▸ Exercise instructions
Find all lines below containing the string "lime" and return them.

▸ Given information
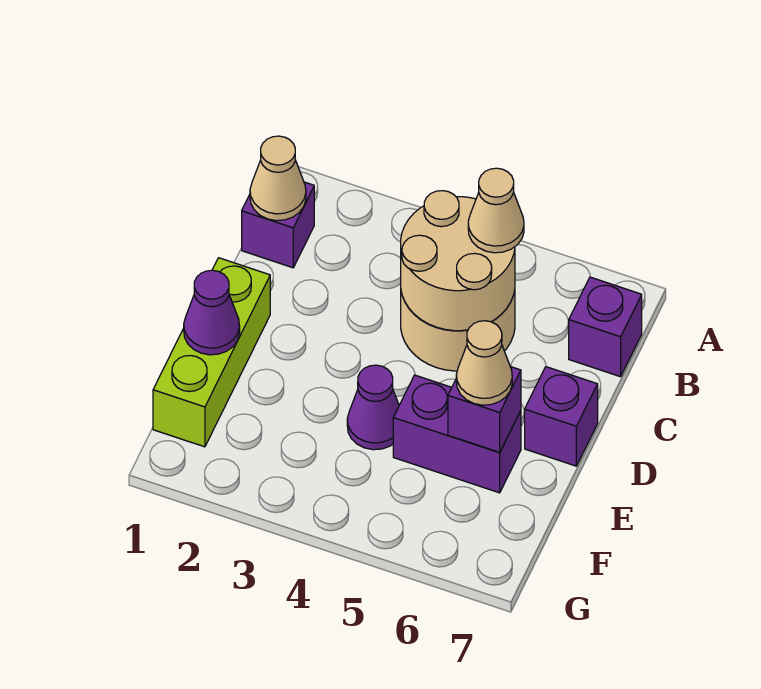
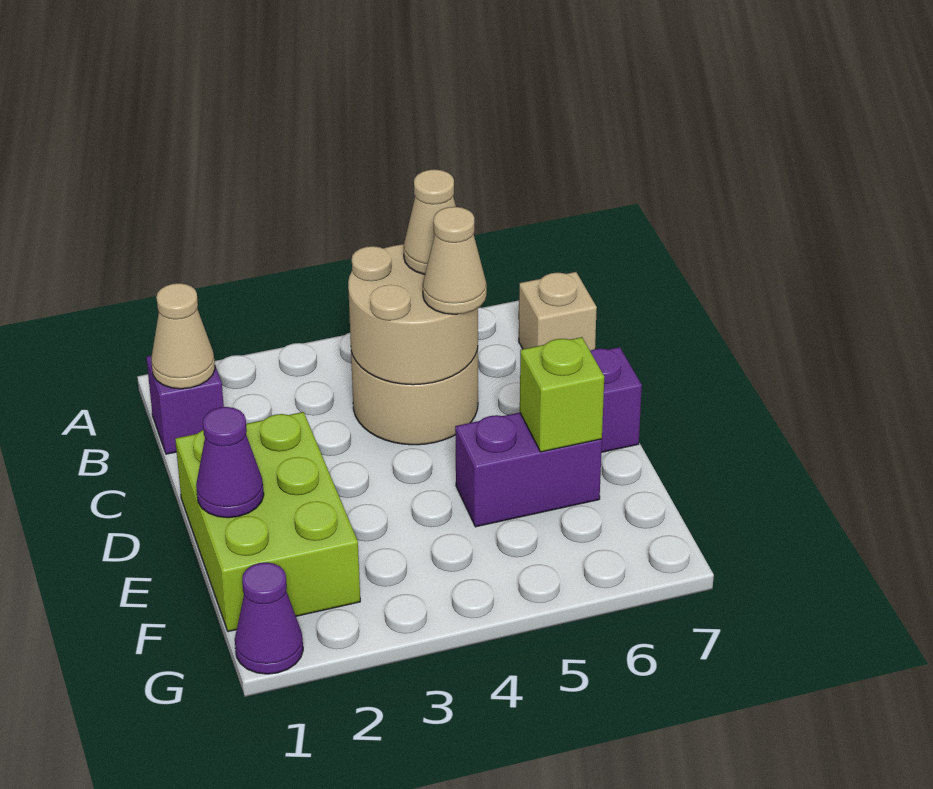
purple brick B7 level 1 -> tan brick B7 level 1
lime brick D1:F1 level 1 -> lime brick D1:F2 level 1
purple cone E4 level 1 -> purple cone G1 level 1
purple brick E6 level 2 -> lime brick E6 level 2
tan cone E6 level 3 -> tan cone C5 level 3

▸ Result of this exercise
lime brick D1:F1 level 1 -> lime brick D1:F2 level 1
purple brick E6 level 2 -> lime brick E6 level 2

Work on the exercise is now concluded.